Exercise brief: Throughout the material below, how many lines include the string "blue"? Reply with only the number.

--- Supplied material Enclosed Below ---

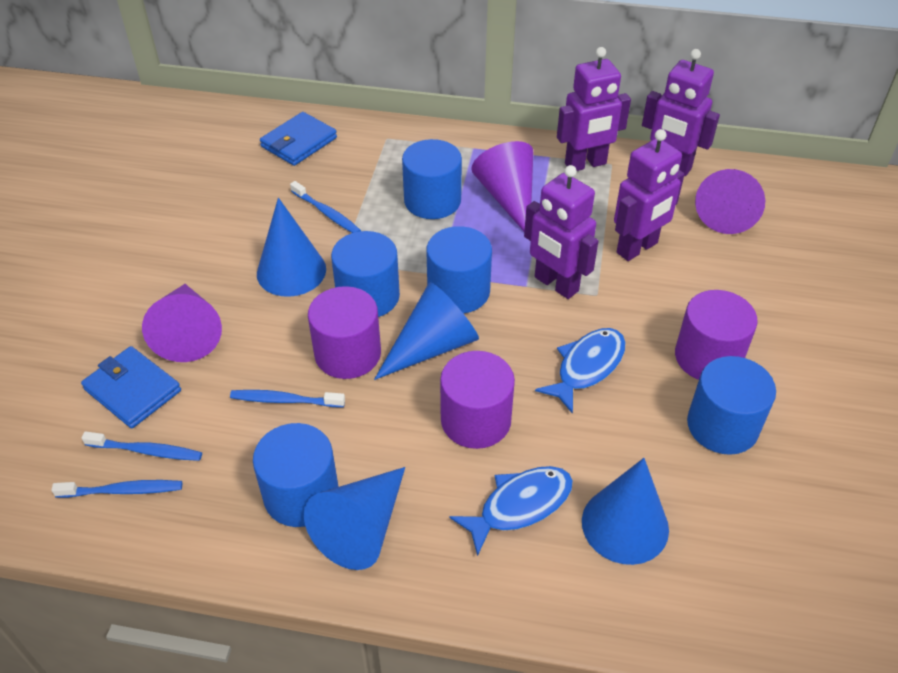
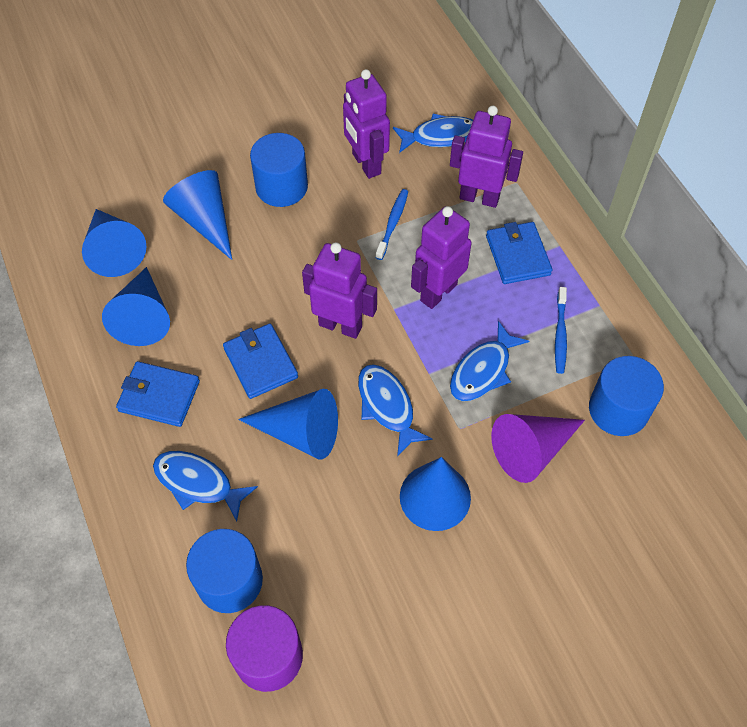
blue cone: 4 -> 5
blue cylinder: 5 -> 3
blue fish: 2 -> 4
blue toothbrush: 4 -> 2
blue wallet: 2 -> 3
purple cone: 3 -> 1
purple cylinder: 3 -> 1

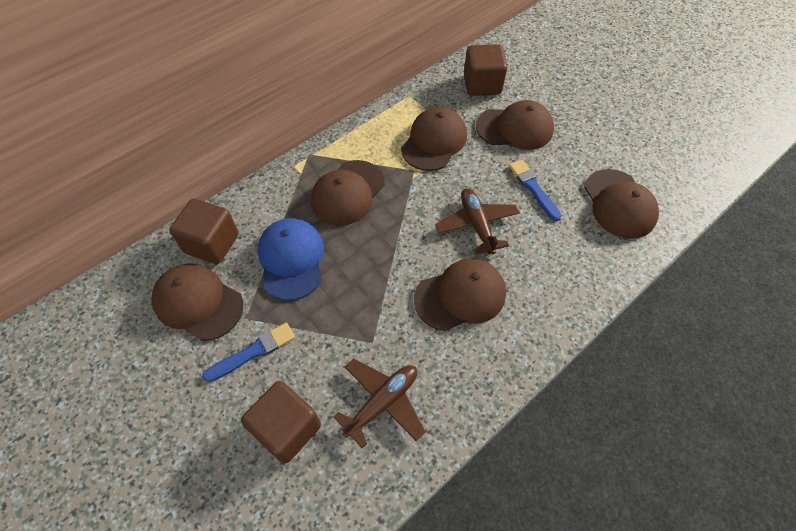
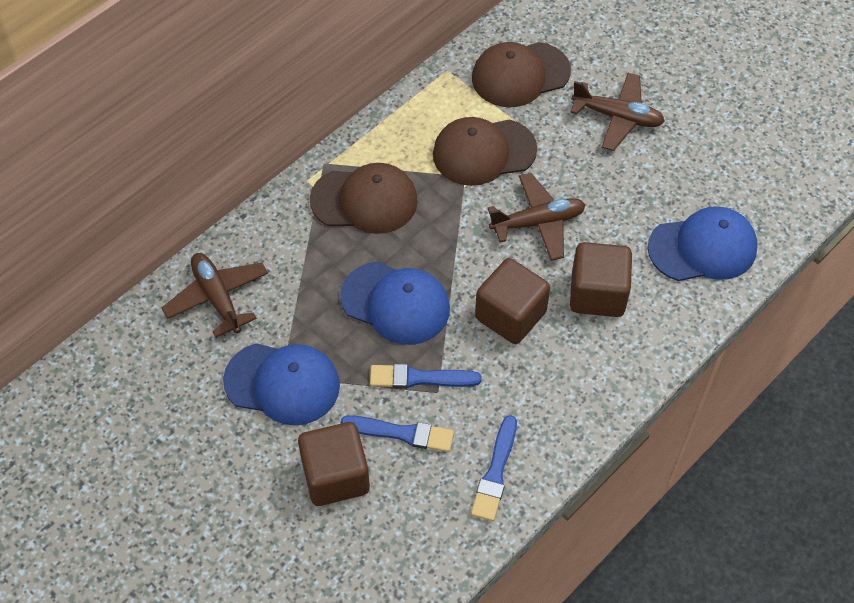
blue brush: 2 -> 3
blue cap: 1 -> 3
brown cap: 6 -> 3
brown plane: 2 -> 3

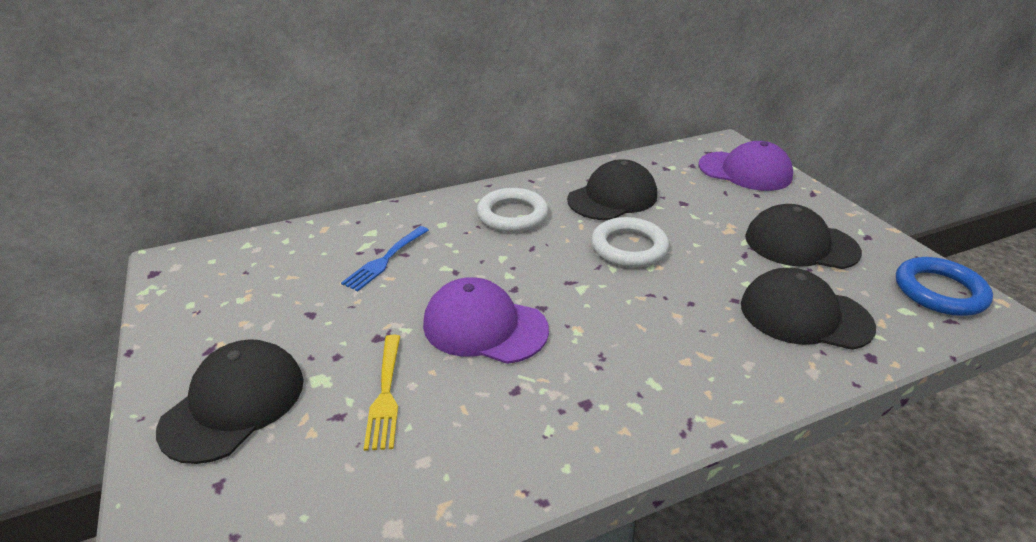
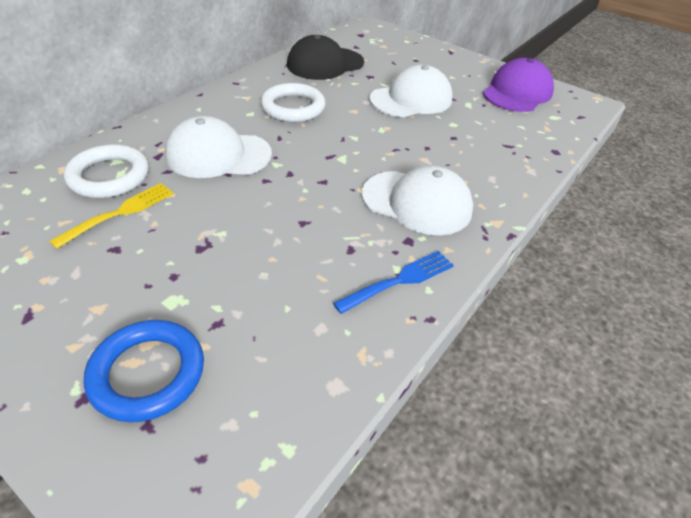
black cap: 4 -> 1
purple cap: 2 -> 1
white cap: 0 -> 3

--- End of Enclosed Supplied material ---

Finished exercise: 7